## [TASK GOAL]
Edit the listing below by changing every "px" to "pixels" and leaving all else as it is. Omit the picture lines from your version.

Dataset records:
START

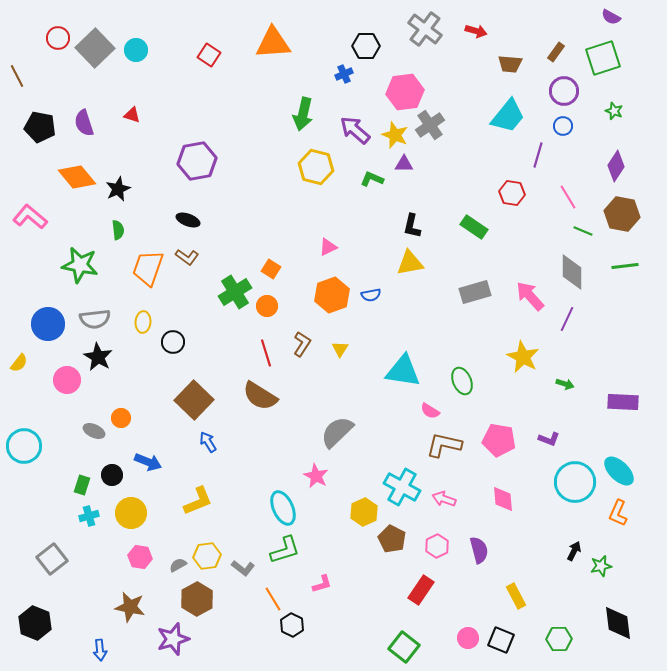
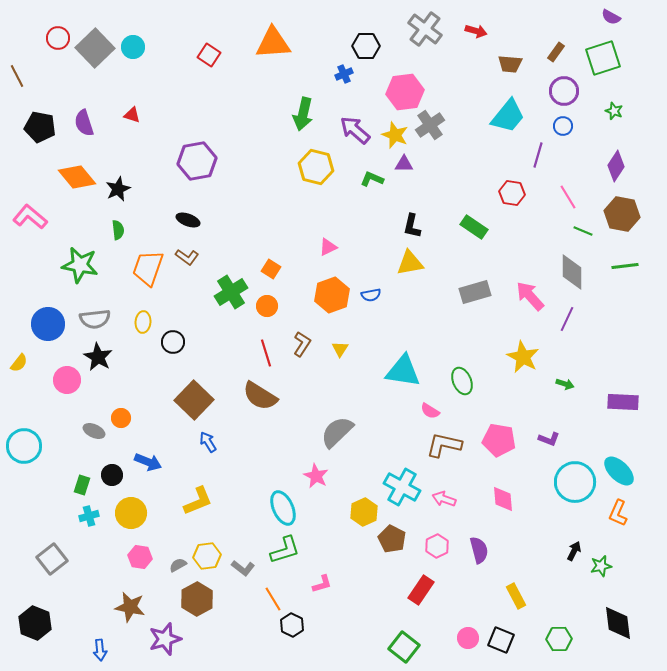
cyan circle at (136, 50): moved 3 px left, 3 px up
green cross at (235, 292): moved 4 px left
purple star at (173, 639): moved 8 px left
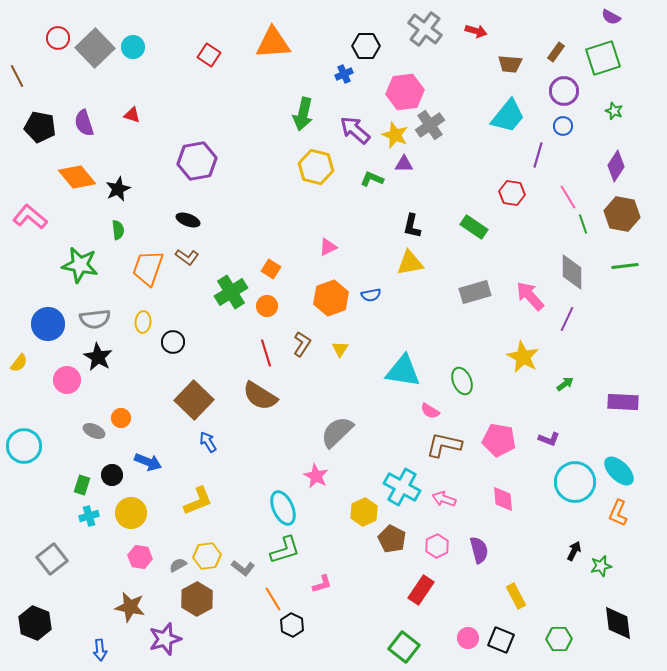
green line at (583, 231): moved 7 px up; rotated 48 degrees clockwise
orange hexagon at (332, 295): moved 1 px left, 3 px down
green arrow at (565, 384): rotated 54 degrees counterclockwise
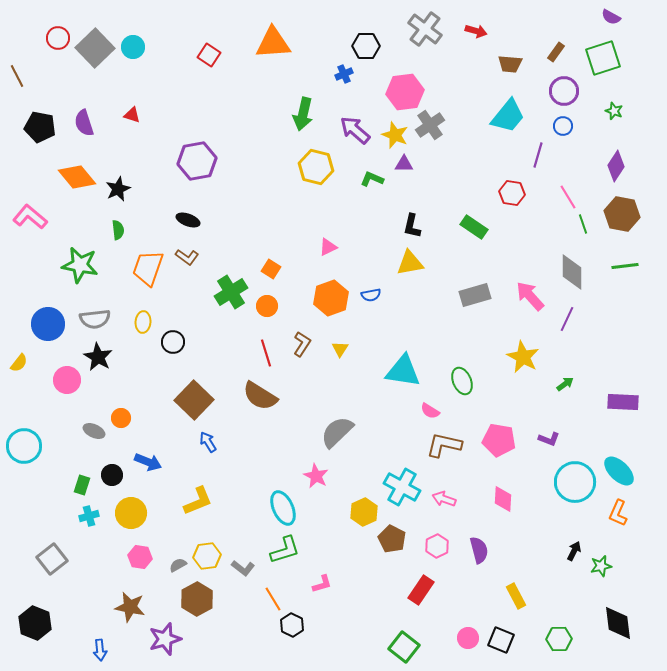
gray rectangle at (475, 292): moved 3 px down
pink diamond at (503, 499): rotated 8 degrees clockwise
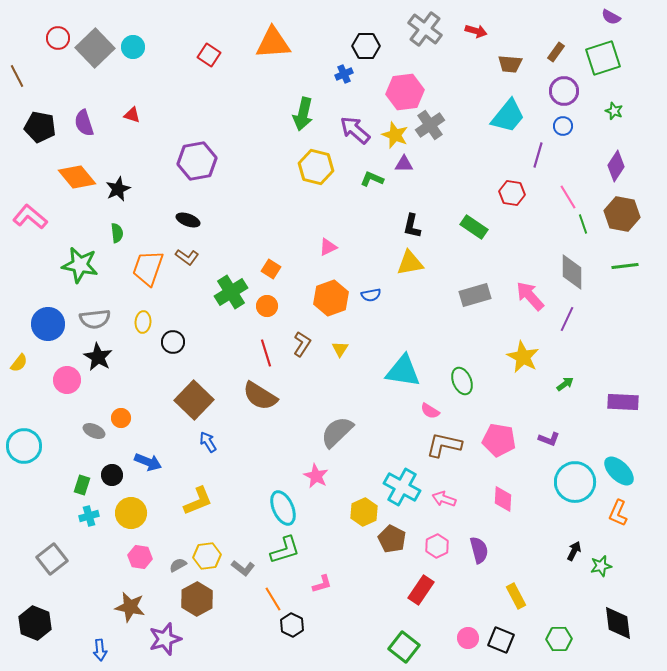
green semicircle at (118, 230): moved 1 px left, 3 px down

END

## [WRITTEN RESPONSE]
cyan circle at (136, 50): moved 3 pixels left, 3 pixels up
green cross at (235, 292): moved 4 pixels left
purple star at (173, 639): moved 8 pixels left
green line at (583, 231): moved 7 pixels up; rotated 48 degrees clockwise
orange hexagon at (332, 295): moved 1 pixels left, 3 pixels down
green arrow at (565, 384): rotated 54 degrees counterclockwise
gray rectangle at (475, 292): moved 3 pixels down
pink diamond at (503, 499): rotated 8 degrees clockwise
green semicircle at (118, 230): moved 1 pixels left, 3 pixels down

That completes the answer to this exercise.